§ What is needed: Without including any pictures, give back all of the data exactly.

§ Supplied records:
%%

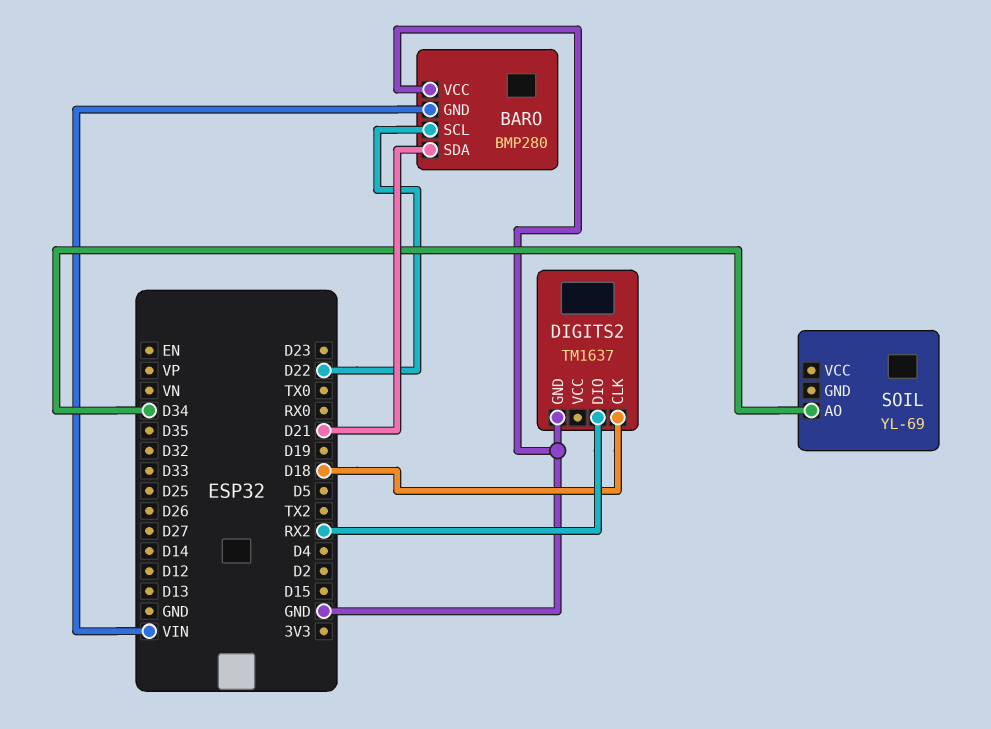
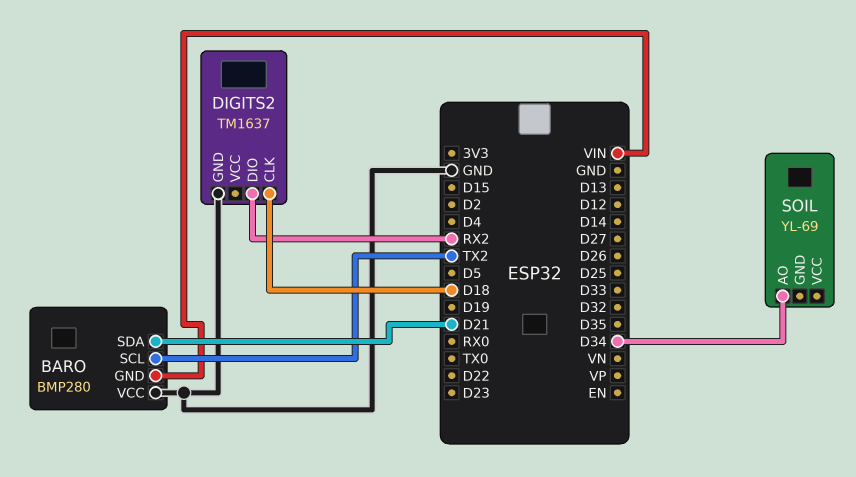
BARO pin SCL: D22 -> TX2

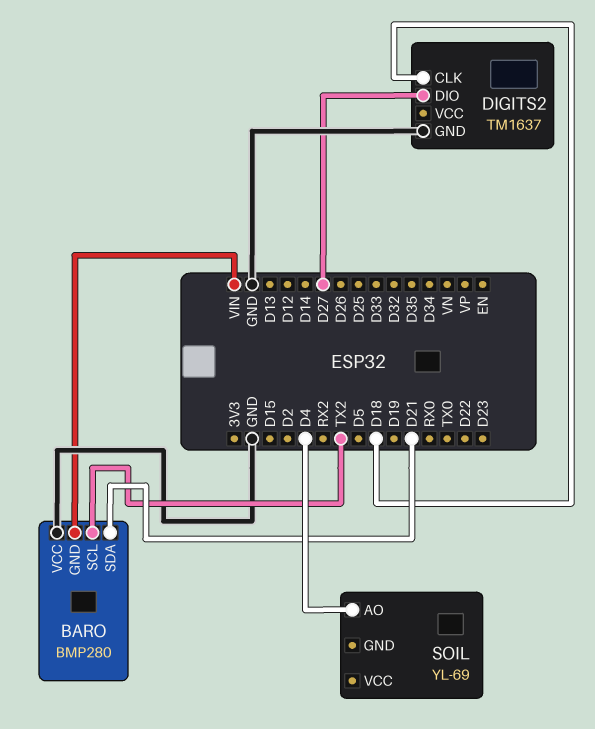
DIGITS2 pin DIO: RX2 -> D27
SOIL pin AO: D34 -> D4

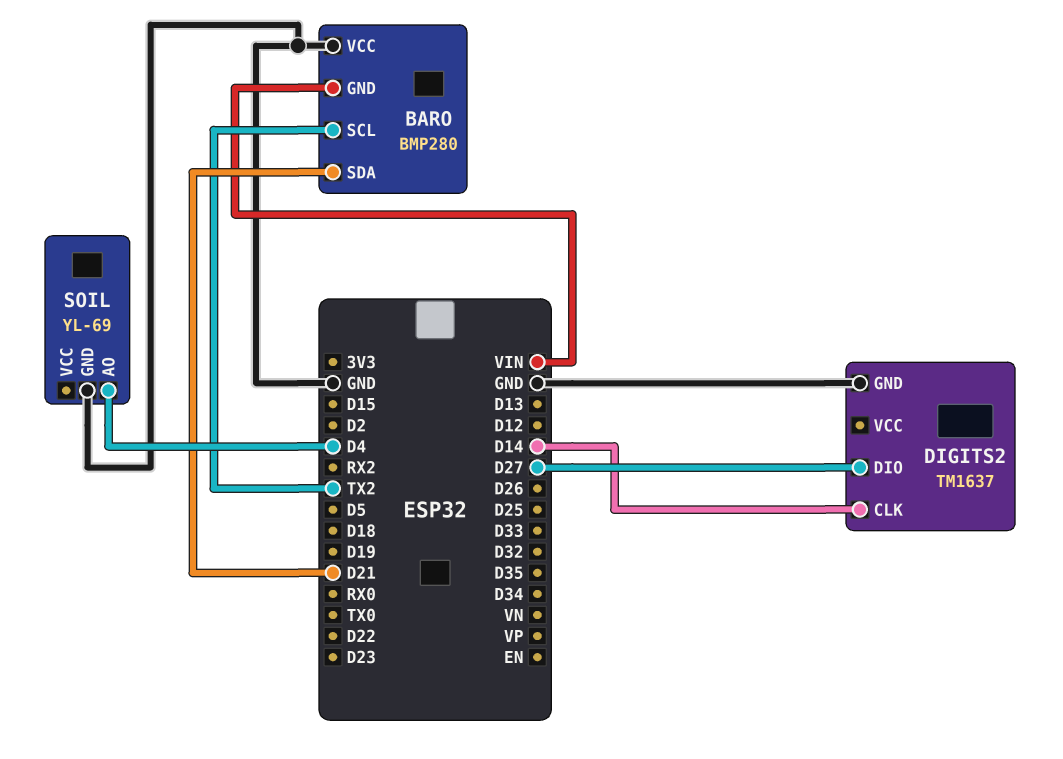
DIGITS2 pin CLK: D18 -> D14
SOIL pin GND: none -> GND

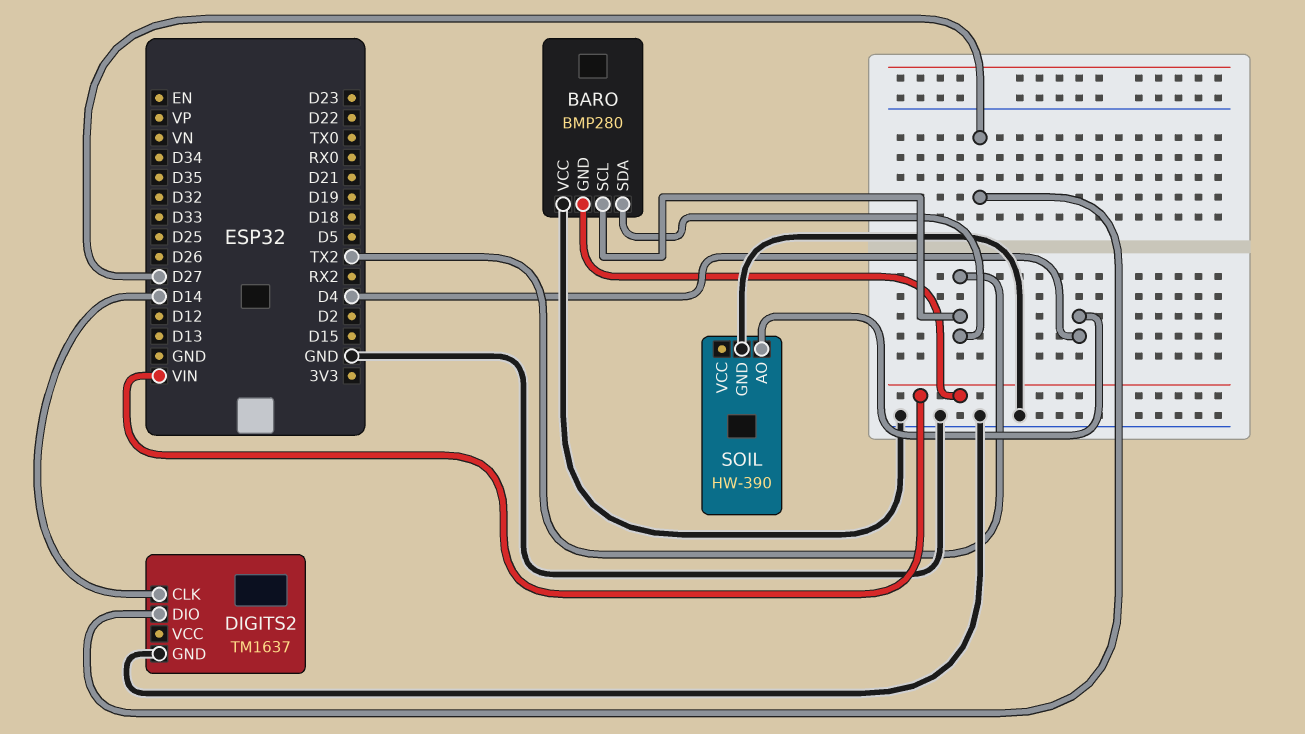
BARO pin SDA: D21 -> TX2
SOIL: YL-69 -> HW-390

%%

§ Solution for this exercise:
BARO pin SCL: D22 -> TX2

DIGITS2 pin DIO: RX2 -> D27
SOIL pin AO: D34 -> D4

DIGITS2 pin CLK: D18 -> D14
SOIL pin GND: none -> GND

BARO pin SDA: D21 -> TX2
SOIL: YL-69 -> HW-390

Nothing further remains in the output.